# Goal:
Look through the data and write out every line with the word "carcinoma" in it.

# Data shown:
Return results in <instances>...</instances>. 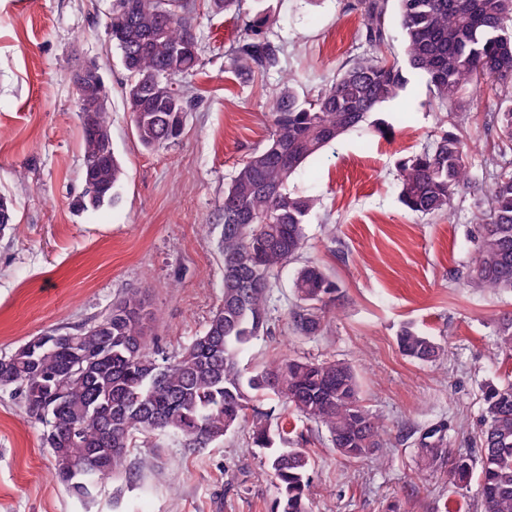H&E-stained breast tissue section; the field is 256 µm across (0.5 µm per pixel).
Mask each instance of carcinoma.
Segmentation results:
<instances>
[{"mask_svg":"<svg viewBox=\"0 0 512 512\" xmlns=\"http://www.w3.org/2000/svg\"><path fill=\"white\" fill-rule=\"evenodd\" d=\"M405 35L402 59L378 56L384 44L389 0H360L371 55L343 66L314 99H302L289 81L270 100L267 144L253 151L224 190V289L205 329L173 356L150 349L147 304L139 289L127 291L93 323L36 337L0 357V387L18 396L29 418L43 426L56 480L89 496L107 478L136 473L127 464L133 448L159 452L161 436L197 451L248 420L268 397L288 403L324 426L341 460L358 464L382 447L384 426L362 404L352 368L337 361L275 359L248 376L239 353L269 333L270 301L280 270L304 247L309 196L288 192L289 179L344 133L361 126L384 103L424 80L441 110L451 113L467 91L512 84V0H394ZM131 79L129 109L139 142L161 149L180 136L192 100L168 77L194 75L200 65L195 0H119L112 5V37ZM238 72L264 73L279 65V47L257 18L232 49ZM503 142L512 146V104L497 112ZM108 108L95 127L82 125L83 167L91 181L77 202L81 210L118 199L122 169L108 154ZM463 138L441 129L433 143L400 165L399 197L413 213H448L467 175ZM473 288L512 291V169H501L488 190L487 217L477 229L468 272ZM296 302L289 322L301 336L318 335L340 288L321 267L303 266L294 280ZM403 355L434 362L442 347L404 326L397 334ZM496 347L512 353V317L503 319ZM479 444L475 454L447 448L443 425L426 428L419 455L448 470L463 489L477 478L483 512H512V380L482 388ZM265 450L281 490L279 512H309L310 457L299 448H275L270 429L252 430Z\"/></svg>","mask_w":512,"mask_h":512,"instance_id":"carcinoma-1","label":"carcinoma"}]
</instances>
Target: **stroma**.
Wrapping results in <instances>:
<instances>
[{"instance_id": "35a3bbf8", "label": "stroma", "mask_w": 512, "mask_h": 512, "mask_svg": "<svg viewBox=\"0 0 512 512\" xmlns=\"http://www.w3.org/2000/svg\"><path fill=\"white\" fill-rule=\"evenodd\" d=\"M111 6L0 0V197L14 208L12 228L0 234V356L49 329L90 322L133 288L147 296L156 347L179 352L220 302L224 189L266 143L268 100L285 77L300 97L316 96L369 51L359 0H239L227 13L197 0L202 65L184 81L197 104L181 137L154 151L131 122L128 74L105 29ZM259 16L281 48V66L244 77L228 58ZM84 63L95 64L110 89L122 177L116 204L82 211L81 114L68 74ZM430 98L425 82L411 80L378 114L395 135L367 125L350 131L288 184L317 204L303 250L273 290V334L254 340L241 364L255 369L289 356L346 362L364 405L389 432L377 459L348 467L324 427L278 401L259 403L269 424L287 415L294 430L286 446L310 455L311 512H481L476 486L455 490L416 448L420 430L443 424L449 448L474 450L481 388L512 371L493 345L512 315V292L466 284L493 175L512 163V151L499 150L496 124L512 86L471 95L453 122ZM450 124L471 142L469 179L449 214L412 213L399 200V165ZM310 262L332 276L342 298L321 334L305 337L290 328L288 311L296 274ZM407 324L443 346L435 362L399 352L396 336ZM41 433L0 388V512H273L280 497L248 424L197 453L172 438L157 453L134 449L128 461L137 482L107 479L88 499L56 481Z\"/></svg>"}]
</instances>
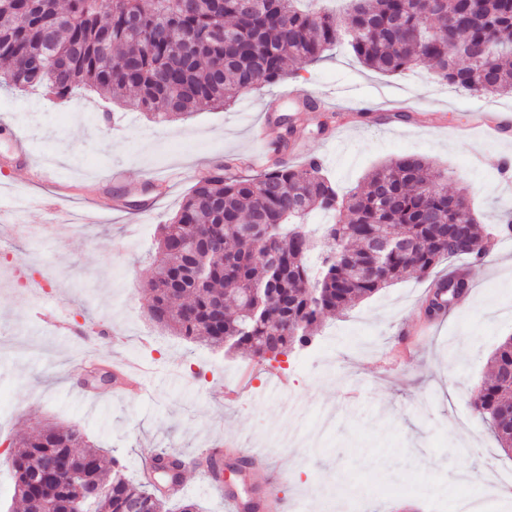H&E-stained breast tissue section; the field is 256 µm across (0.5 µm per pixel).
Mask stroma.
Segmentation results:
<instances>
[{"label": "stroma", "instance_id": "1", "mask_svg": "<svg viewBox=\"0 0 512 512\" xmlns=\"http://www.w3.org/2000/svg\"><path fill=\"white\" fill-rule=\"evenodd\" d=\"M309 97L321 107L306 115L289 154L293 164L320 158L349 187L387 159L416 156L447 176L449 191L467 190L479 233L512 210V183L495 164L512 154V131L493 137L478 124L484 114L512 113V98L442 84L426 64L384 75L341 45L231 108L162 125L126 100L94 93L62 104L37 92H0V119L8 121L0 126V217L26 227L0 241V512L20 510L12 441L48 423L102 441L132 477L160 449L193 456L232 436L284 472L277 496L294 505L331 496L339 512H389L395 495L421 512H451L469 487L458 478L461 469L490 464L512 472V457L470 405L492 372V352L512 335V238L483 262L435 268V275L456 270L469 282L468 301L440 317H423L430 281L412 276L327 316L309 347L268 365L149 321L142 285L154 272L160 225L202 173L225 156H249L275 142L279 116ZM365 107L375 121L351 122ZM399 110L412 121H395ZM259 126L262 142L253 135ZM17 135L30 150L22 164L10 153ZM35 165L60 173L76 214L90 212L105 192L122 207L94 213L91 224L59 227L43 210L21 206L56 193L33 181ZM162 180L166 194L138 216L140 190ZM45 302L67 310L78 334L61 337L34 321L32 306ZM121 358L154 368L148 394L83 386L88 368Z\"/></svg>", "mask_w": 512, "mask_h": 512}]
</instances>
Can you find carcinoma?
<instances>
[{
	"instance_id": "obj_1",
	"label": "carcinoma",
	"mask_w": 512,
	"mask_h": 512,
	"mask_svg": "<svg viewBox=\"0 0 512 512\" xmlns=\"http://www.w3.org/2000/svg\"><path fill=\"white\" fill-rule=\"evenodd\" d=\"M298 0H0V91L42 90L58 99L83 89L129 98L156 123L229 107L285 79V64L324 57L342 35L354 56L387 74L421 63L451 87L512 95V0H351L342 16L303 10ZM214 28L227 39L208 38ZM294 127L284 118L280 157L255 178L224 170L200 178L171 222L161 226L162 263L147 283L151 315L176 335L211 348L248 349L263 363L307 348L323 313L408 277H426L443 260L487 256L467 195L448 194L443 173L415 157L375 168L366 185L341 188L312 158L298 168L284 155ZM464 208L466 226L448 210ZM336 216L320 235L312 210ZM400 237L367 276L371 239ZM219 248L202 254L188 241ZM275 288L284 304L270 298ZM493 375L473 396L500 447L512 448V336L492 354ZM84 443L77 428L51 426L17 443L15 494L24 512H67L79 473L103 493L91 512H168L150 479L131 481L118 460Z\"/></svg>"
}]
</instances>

# Expected output:
Mask each instance of carcinoma.
[{"mask_svg":"<svg viewBox=\"0 0 512 512\" xmlns=\"http://www.w3.org/2000/svg\"><path fill=\"white\" fill-rule=\"evenodd\" d=\"M405 35L402 59L378 56L384 44L389 0H360L371 55L343 66L314 99H302L289 81L270 100L267 144L253 151L224 190V289L205 329L173 356L150 349L147 304L139 289L127 291L93 323L36 337L0 357V387L18 396L29 418L43 426L56 480L89 496L107 478L136 473L127 464L133 448L159 452L161 436L197 451L248 420L268 397L288 403L324 426L341 460L358 464L382 447L384 426L362 404L352 368L337 361L275 359L248 376L239 353L269 333L270 301L280 270L304 247L309 196L288 192L289 179L344 133L361 126L384 103L424 80L441 110L451 113L467 91L512 84V0H394ZM131 79L129 109L139 142L161 149L180 136L192 100L168 77L194 75L200 65L195 0H119L112 5V37ZM238 72L264 73L279 65V47L257 18L232 49ZM503 142L512 146V104L497 112ZM108 108L95 127L82 125L83 167L91 181L77 202L81 210L118 199L122 169L108 154ZM463 138L441 129L433 143L400 165L399 197L413 213H448L467 175ZM473 288L512 291V169H501L488 190L487 217L477 229L468 272ZM296 302L289 322L301 336L318 335L340 288L321 267L303 266L294 280ZM403 355L434 362L442 347L404 326L397 334ZM496 347L512 353V317L503 319ZM479 444L475 454L447 448L443 425L426 428L419 455L448 470L463 489L477 478L483 512H512V380L482 388ZM265 450L281 490L279 512H309L310 457L299 448H275L270 429L252 430Z\"/></svg>","mask_w":512,"mask_h":512,"instance_id":"carcinoma-1","label":"carcinoma"}]
Can you find carcinoma?
	"label": "carcinoma",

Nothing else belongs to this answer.